▶ _Task details_
Where an entry contains a picture, skip the picture and write out everything else exactly.

________________________

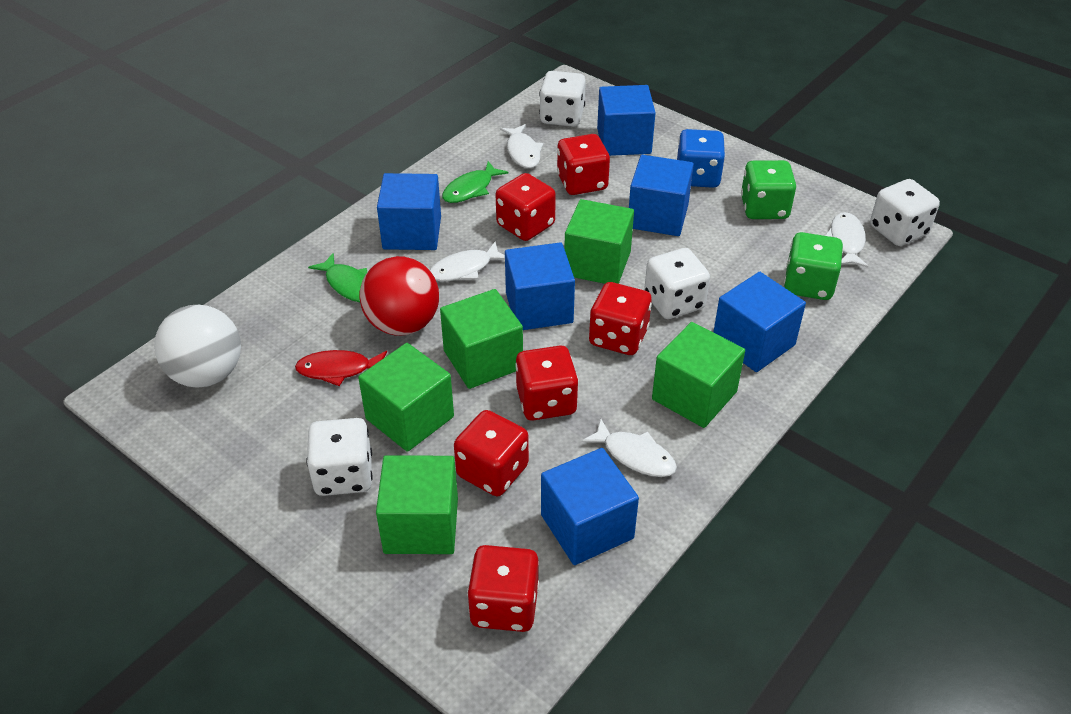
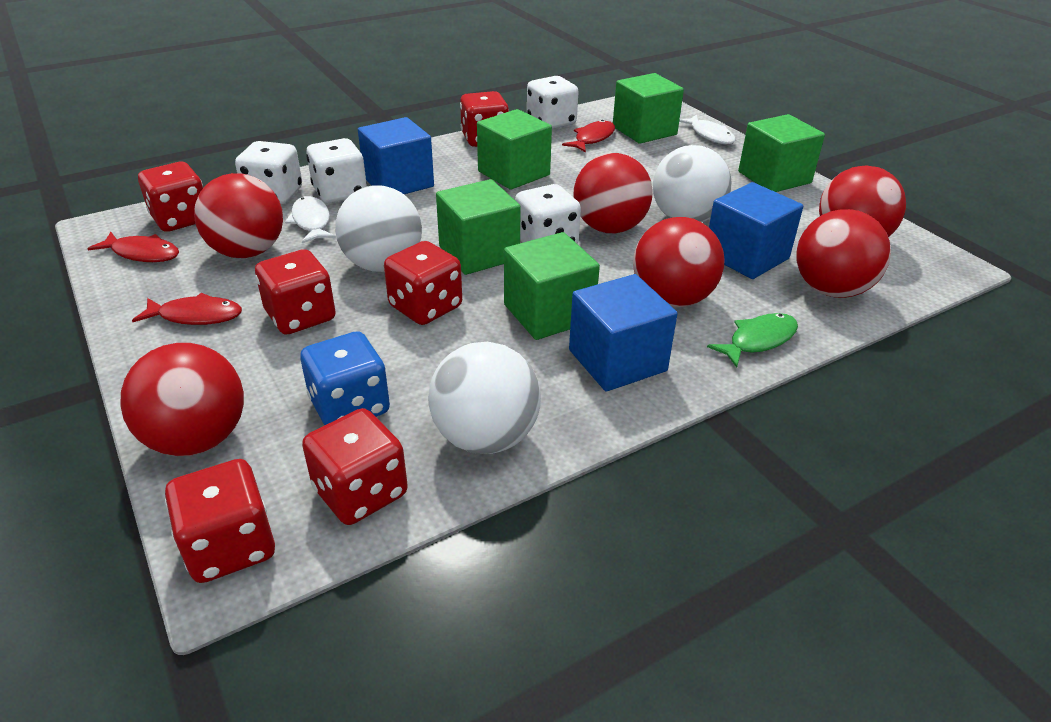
blue cube: 6 -> 3
green dice: 2 -> 0
green fish: 2 -> 1
red ball: 1 -> 6
red fish: 1 -> 3
white ball: 1 -> 3
white fish: 4 -> 2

________________________

▶ _Your response_
blue cube: 6 -> 3
green dice: 2 -> 0
green fish: 2 -> 1
red ball: 1 -> 6
red fish: 1 -> 3
white ball: 1 -> 3
white fish: 4 -> 2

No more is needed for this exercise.